What you have to do:
Copy each line of the entries that includes the word "down".

Data extract:
■ ■ ■ ■ ■ ■ ■

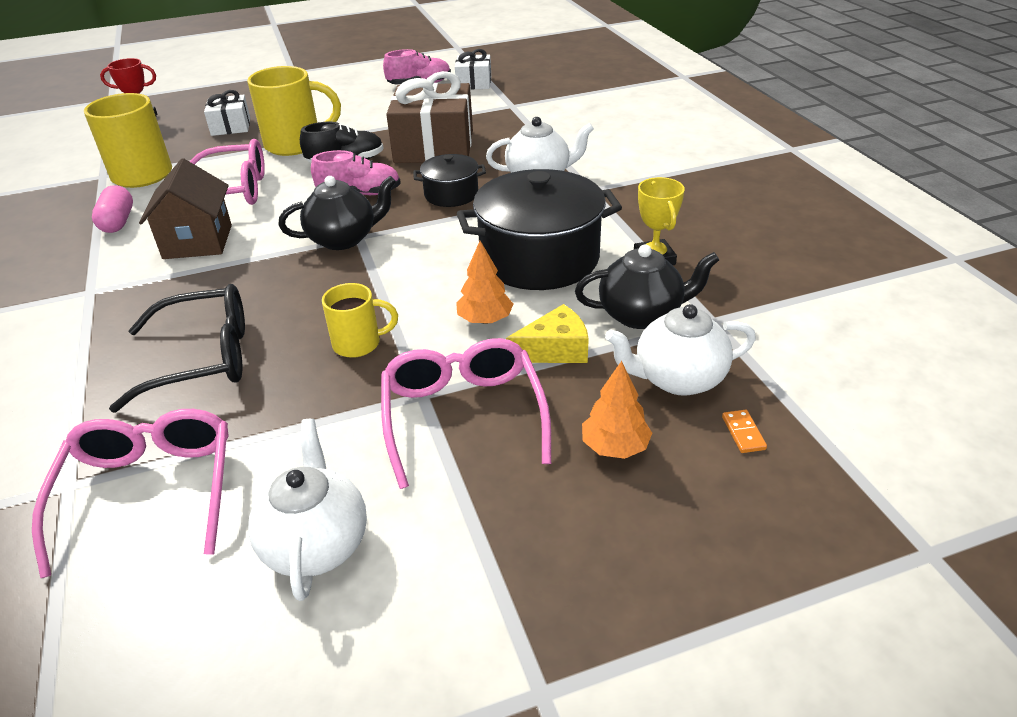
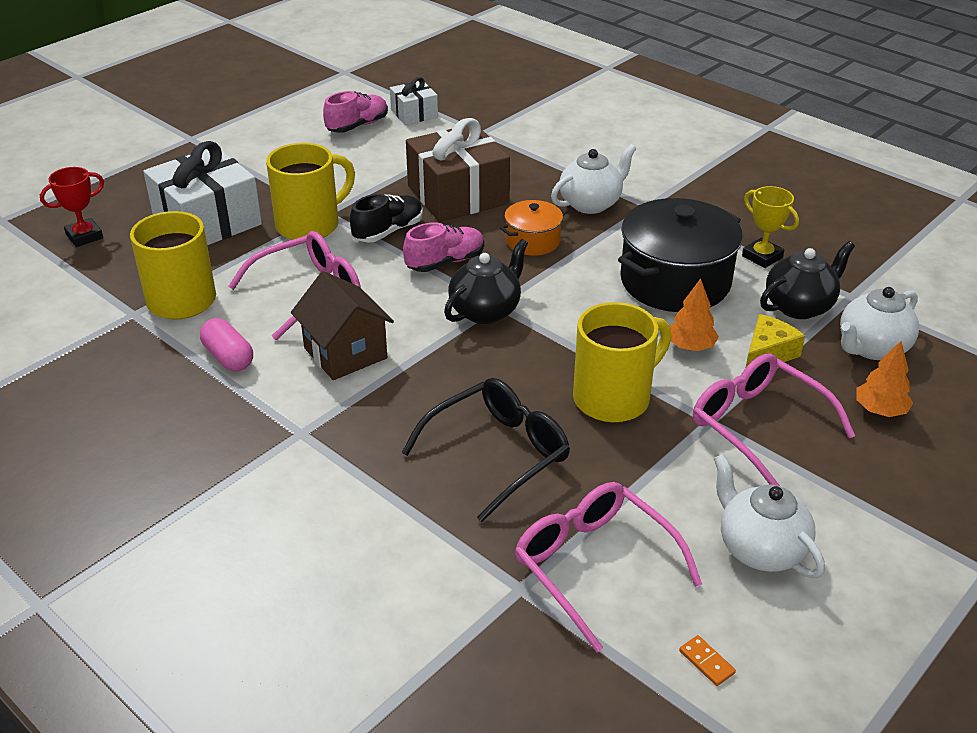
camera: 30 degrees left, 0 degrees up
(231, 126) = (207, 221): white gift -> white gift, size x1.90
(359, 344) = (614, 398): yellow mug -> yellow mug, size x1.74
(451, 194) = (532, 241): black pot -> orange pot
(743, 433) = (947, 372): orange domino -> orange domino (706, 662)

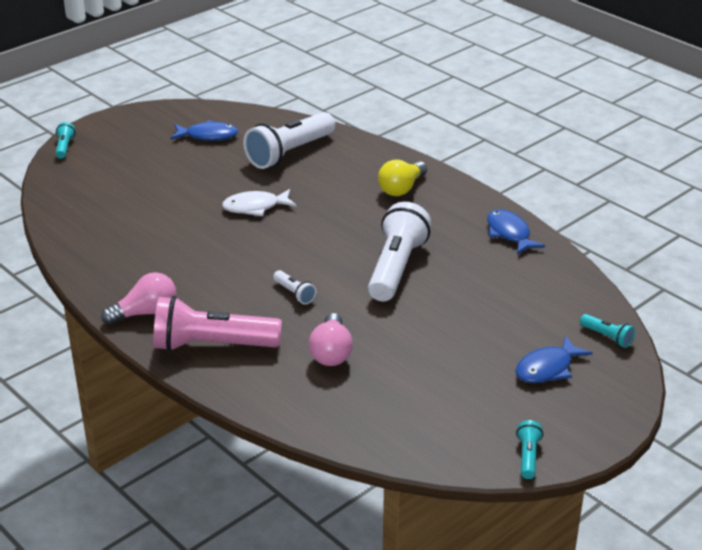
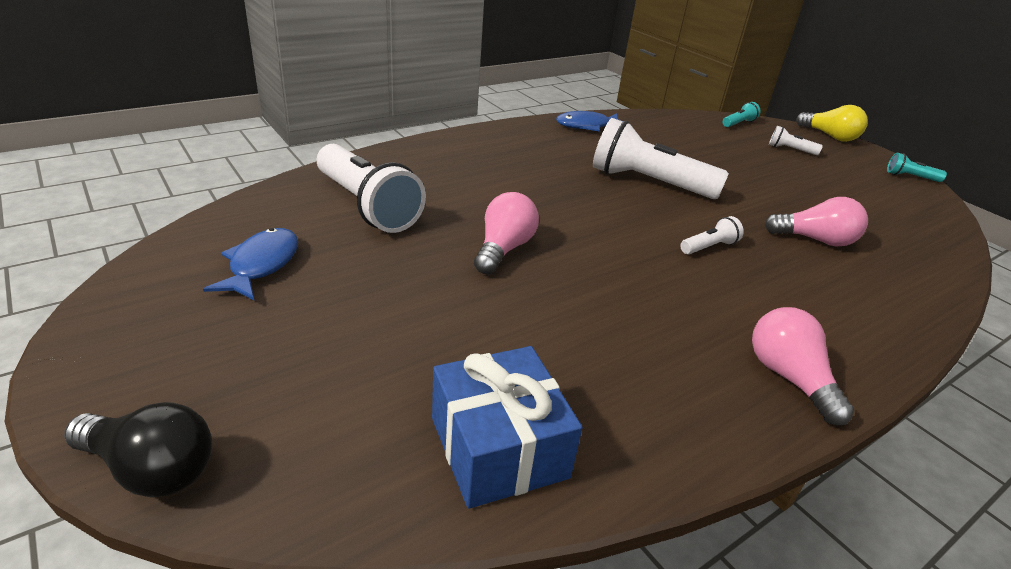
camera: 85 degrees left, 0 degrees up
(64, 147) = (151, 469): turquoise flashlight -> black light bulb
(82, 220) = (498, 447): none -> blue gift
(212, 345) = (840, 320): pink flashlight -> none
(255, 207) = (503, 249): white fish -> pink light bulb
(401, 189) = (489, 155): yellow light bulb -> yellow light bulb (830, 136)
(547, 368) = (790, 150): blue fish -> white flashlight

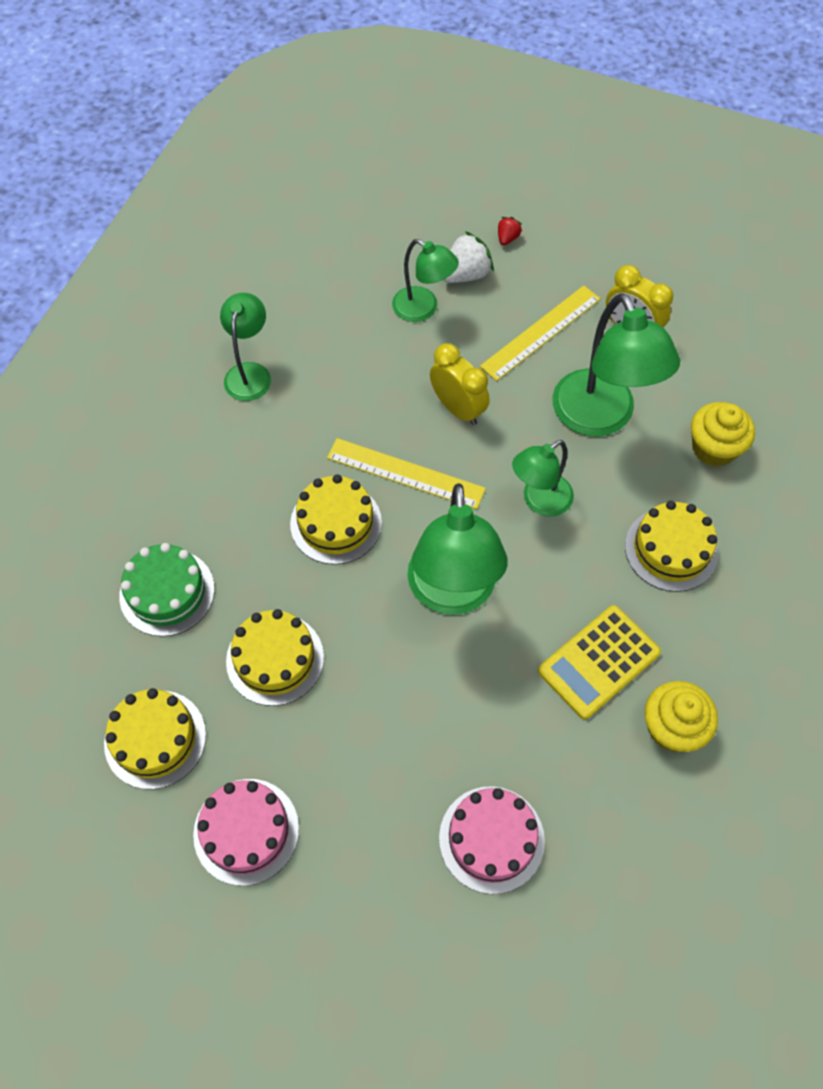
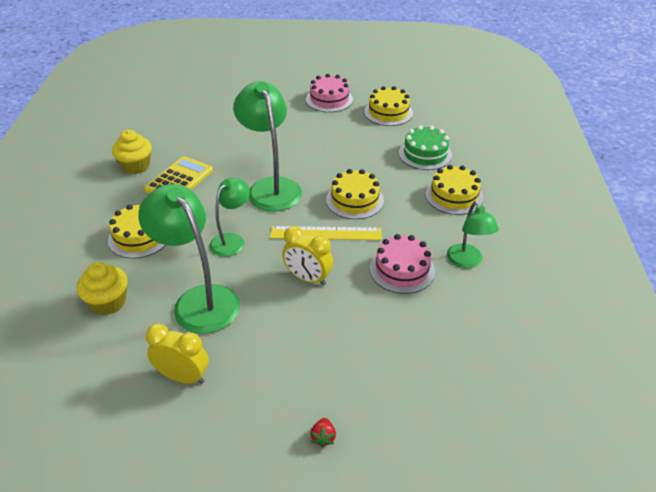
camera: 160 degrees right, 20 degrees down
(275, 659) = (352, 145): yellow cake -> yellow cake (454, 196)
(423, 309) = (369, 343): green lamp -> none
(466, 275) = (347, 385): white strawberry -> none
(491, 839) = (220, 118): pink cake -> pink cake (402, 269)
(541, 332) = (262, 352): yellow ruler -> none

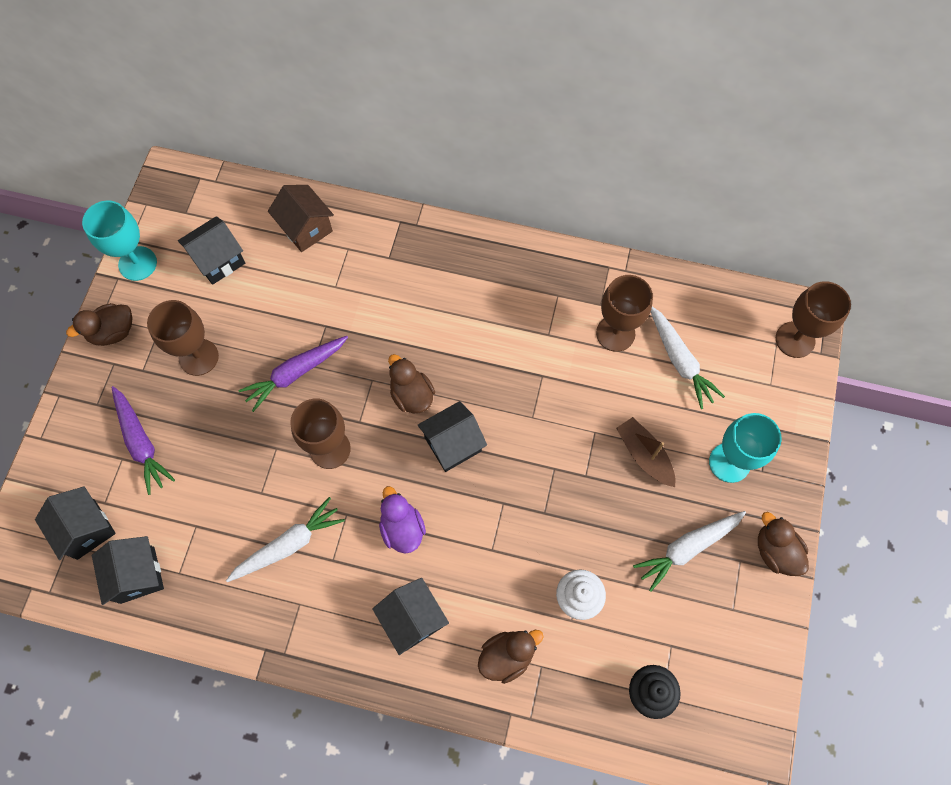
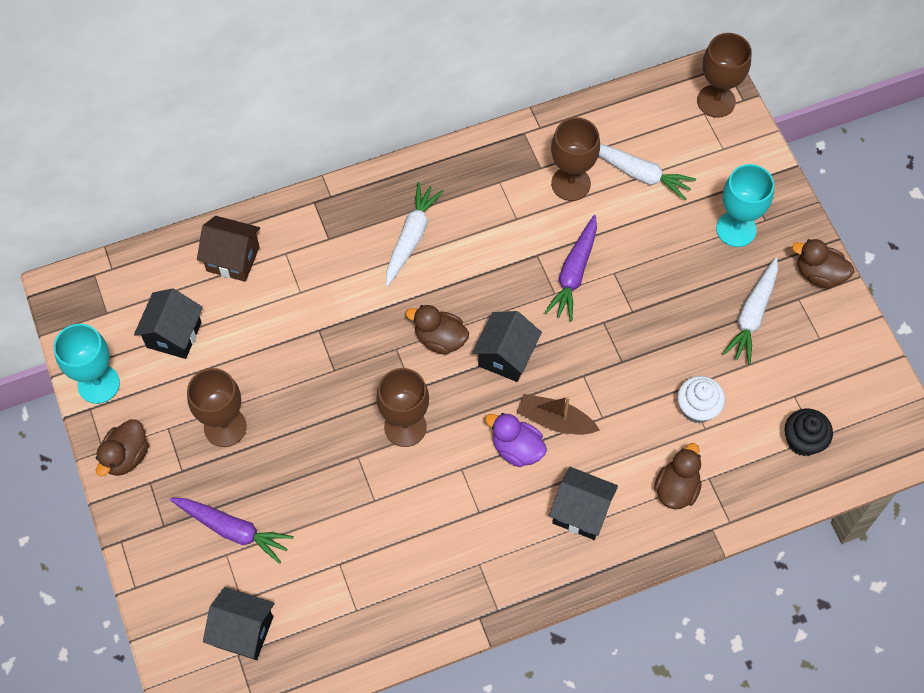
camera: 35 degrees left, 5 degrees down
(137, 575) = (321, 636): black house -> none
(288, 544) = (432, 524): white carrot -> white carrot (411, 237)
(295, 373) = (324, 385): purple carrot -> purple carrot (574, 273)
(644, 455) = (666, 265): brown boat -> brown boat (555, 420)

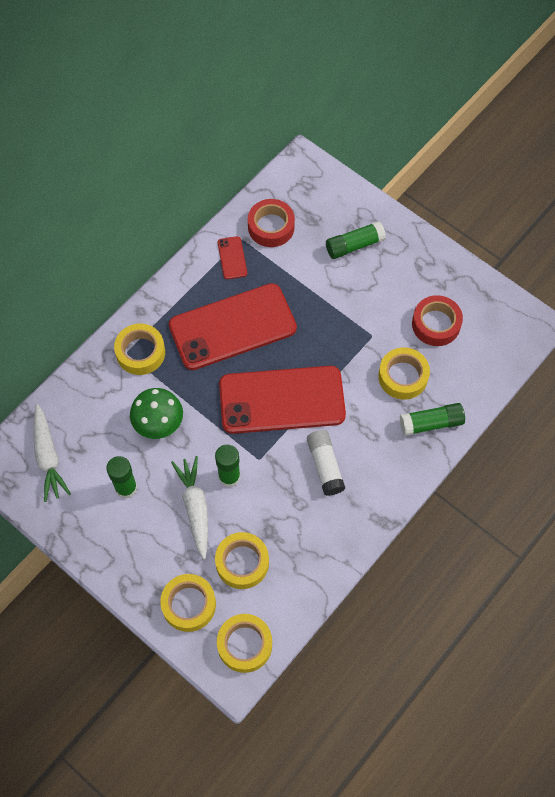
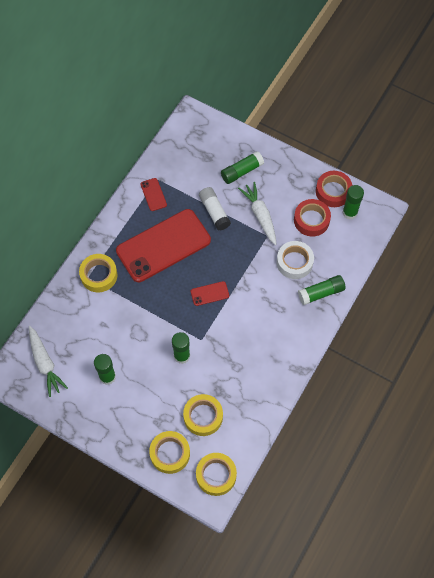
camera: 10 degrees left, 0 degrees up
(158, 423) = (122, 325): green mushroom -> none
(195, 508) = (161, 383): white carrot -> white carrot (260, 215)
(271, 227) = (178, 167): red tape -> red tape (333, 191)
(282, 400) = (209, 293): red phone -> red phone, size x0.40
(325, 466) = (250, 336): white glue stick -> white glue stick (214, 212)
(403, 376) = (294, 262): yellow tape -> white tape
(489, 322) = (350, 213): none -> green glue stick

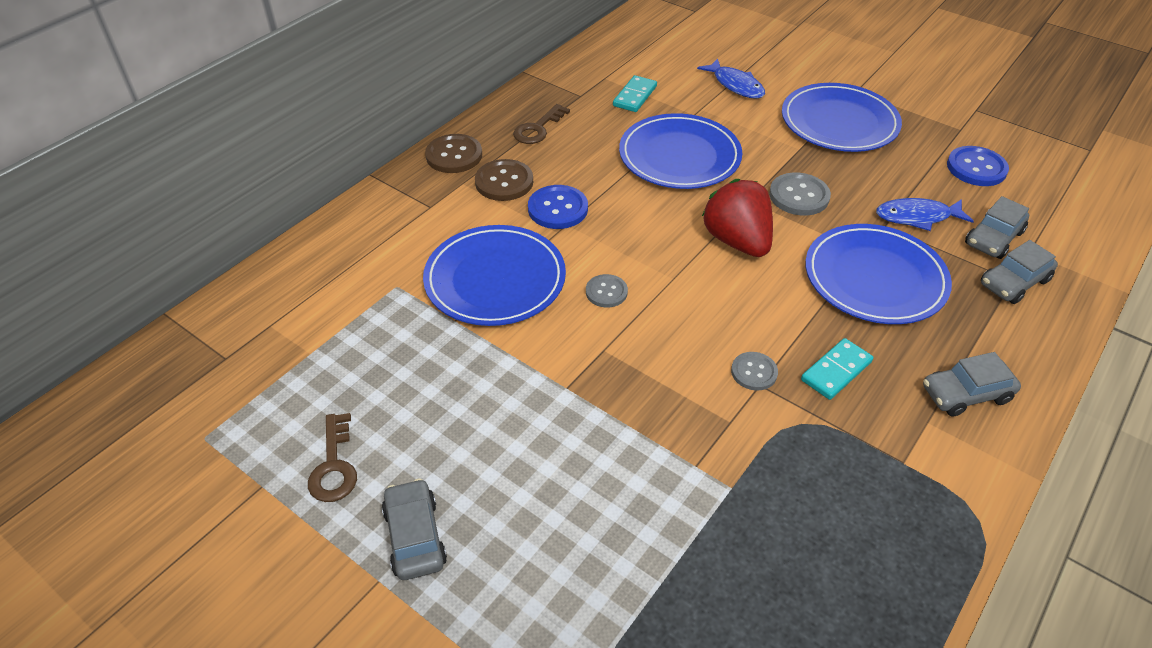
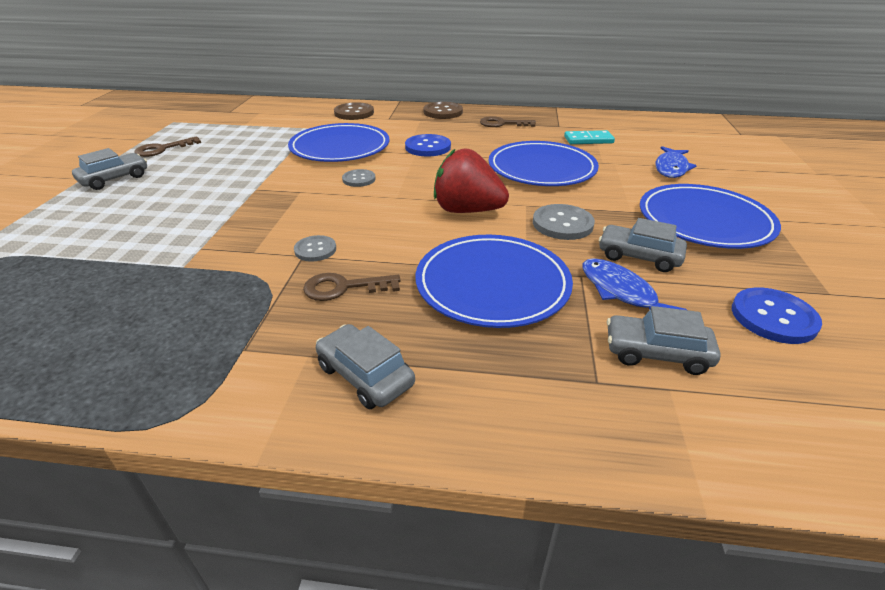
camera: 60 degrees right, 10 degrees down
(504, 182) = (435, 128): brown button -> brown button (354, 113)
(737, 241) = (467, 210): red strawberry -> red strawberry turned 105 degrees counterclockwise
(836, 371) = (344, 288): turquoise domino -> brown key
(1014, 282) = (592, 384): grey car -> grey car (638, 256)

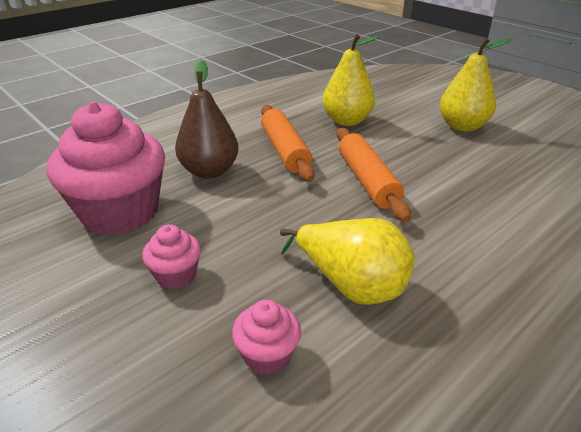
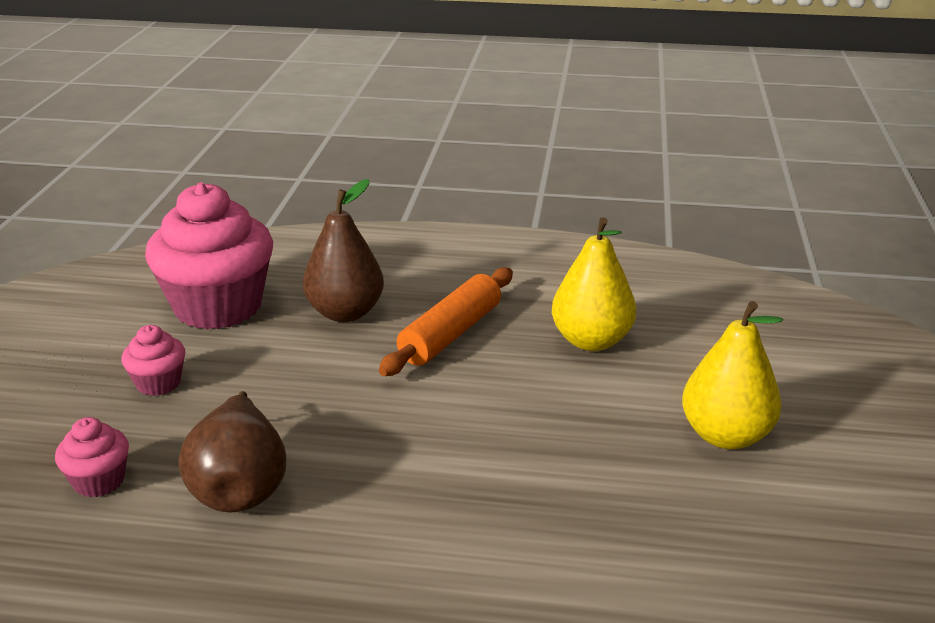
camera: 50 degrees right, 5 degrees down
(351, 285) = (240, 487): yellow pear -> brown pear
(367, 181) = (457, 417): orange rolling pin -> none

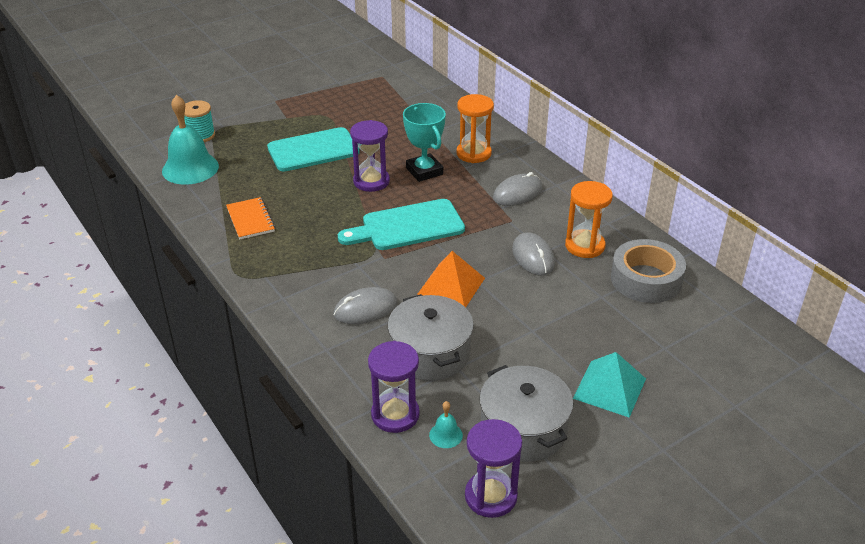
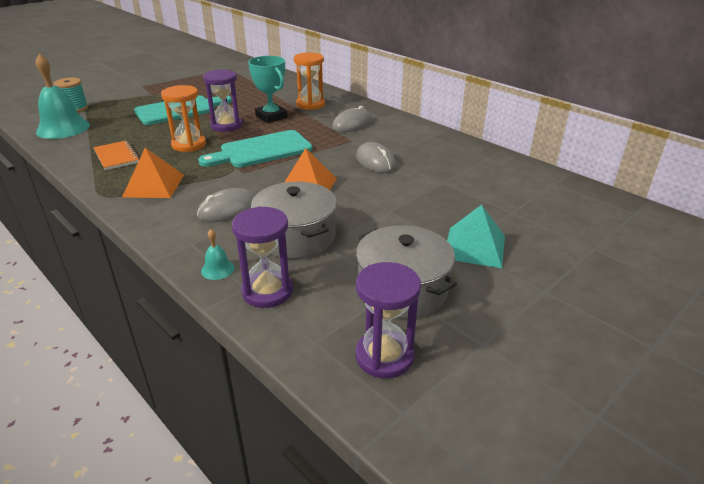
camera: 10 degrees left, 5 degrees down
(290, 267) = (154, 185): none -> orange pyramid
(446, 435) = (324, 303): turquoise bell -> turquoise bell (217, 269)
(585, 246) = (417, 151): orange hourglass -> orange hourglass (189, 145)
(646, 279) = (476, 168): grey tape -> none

■ ■ ■ ■ ■ ■ ■

Exercise answer:
camera: 160 degrees right, 20 degrees down
camera: 35 degrees left, 5 degrees down
camera: 60 degrees right, 10 degrees down
camera: 50 degrees right, 5 degrees down
camera: 10 degrees left, 5 degrees down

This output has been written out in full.